The task :: Output all the data exactly as it appears below.

Data ::
- - -
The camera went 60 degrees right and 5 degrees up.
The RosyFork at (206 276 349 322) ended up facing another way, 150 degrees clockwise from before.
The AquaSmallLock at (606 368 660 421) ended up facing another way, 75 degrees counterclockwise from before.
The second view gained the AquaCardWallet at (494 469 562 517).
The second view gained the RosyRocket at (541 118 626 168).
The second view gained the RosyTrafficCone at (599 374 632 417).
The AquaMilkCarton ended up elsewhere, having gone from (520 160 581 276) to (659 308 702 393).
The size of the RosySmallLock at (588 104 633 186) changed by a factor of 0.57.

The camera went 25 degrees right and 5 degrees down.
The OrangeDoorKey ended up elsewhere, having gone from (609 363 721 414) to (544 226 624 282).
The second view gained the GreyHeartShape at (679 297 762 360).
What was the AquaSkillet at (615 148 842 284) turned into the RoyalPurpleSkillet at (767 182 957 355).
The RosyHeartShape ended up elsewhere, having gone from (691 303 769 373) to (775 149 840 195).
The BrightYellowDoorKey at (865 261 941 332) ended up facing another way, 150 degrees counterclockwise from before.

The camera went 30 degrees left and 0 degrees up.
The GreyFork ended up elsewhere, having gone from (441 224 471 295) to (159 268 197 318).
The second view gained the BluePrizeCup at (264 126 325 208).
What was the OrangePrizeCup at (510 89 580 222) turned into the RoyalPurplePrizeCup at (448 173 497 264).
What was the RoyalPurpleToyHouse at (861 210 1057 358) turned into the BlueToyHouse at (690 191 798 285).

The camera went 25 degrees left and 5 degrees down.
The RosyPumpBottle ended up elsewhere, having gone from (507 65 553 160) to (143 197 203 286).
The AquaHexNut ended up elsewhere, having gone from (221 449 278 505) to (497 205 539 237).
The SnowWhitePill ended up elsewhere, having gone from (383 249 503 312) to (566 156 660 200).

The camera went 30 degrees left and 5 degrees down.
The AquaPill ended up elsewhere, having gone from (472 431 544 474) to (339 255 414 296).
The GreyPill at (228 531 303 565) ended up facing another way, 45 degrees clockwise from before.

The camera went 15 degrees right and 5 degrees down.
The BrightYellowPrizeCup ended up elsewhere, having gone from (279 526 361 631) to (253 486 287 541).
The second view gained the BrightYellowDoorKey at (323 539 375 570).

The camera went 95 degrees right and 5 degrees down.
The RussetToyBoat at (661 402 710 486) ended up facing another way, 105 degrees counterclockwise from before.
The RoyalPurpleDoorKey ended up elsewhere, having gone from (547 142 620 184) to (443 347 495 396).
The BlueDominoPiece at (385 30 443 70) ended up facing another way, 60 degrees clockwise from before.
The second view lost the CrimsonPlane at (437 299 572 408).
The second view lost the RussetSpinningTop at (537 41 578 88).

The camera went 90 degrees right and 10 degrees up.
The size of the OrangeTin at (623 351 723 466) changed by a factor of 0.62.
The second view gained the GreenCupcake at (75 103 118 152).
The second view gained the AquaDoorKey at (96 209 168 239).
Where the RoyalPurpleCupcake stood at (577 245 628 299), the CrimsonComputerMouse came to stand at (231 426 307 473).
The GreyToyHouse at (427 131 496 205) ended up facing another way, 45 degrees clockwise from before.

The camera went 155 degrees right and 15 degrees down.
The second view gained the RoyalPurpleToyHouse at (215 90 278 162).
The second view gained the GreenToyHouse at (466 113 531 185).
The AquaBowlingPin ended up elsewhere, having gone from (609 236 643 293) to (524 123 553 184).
- - -
Your solution ::
The camera went 60 degrees right and 5 degrees up.
The RosyFork at (206 276 349 322) ended up facing another way, 150 degrees clockwise from before.
The AquaSmallLock at (606 368 660 421) ended up facing another way, 75 degrees counterclockwise from before.
The second view gained the AquaCardWallet at (494 469 562 517).
The second view gained the RosyRocket at (541 118 626 168).
The second view gained the RosyTrafficCone at (599 374 632 417).
The AquaMilkCarton ended up elsewhere, having gone from (520 160 581 276) to (659 308 702 393).
The size of the RosySmallLock at (588 104 633 186) changed by a factor of 0.57.

The camera went 25 degrees right and 5 degrees down.
The OrangeDoorKey ended up elsewhere, having gone from (609 363 721 414) to (544 226 624 282).
The second view gained the GreyHeartShape at (679 297 762 360).
What was the AquaSkillet at (615 148 842 284) turned into the RoyalPurpleSkillet at (767 182 957 355).
The RosyHeartShape ended up elsewhere, having gone from (691 303 769 373) to (775 149 840 195).
The BrightYellowDoorKey at (865 261 941 332) ended up facing another way, 150 degrees counterclockwise from before.

The camera went 30 degrees left and 0 degrees up.
The GreyFork ended up elsewhere, having gone from (441 224 471 295) to (159 268 197 318).
The second view gained the BluePrizeCup at (264 126 325 208).
What was the OrangePrizeCup at (510 89 580 222) turned into the RoyalPurplePrizeCup at (448 173 497 264).
What was the RoyalPurpleToyHouse at (861 210 1057 358) turned into the BlueToyHouse at (690 191 798 285).

The camera went 25 degrees left and 5 degrees down.
The RosyPumpBottle ended up elsewhere, having gone from (507 65 553 160) to (143 197 203 286).
The AquaHexNut ended up elsewhere, having gone from (221 449 278 505) to (497 205 539 237).
The SnowWhitePill ended up elsewhere, having gone from (383 249 503 312) to (566 156 660 200).

The camera went 30 degrees left and 5 degrees down.
The AquaPill ended up elsewhere, having gone from (472 431 544 474) to (339 255 414 296).
The GreyPill at (228 531 303 565) ended up facing another way, 45 degrees clockwise from before.

The camera went 15 degrees right and 5 degrees down.
The BrightYellowPrizeCup ended up elsewhere, having gone from (279 526 361 631) to (253 486 287 541).
The second view gained the BrightYellowDoorKey at (323 539 375 570).

The camera went 95 degrees right and 5 degrees down.
The RussetToyBoat at (661 402 710 486) ended up facing another way, 105 degrees counterclockwise from before.
The RoyalPurpleDoorKey ended up elsewhere, having gone from (547 142 620 184) to (443 347 495 396).
The BlueDominoPiece at (385 30 443 70) ended up facing another way, 60 degrees clockwise from before.
The second view lost the CrimsonPlane at (437 299 572 408).
The second view lost the RussetSpinningTop at (537 41 578 88).

The camera went 90 degrees right and 10 degrees up.
The size of the OrangeTin at (623 351 723 466) changed by a factor of 0.62.
The second view gained the GreenCupcake at (75 103 118 152).
The second view gained the AquaDoorKey at (96 209 168 239).
Where the RoyalPurpleCupcake stood at (577 245 628 299), the CrimsonComputerMouse came to stand at (231 426 307 473).
The GreyToyHouse at (427 131 496 205) ended up facing another way, 45 degrees clockwise from before.

The camera went 155 degrees right and 15 degrees down.
The second view gained the RoyalPurpleToyHouse at (215 90 278 162).
The second view gained the GreenToyHouse at (466 113 531 185).
The AquaBowlingPin ended up elsewhere, having gone from (609 236 643 293) to (524 123 553 184).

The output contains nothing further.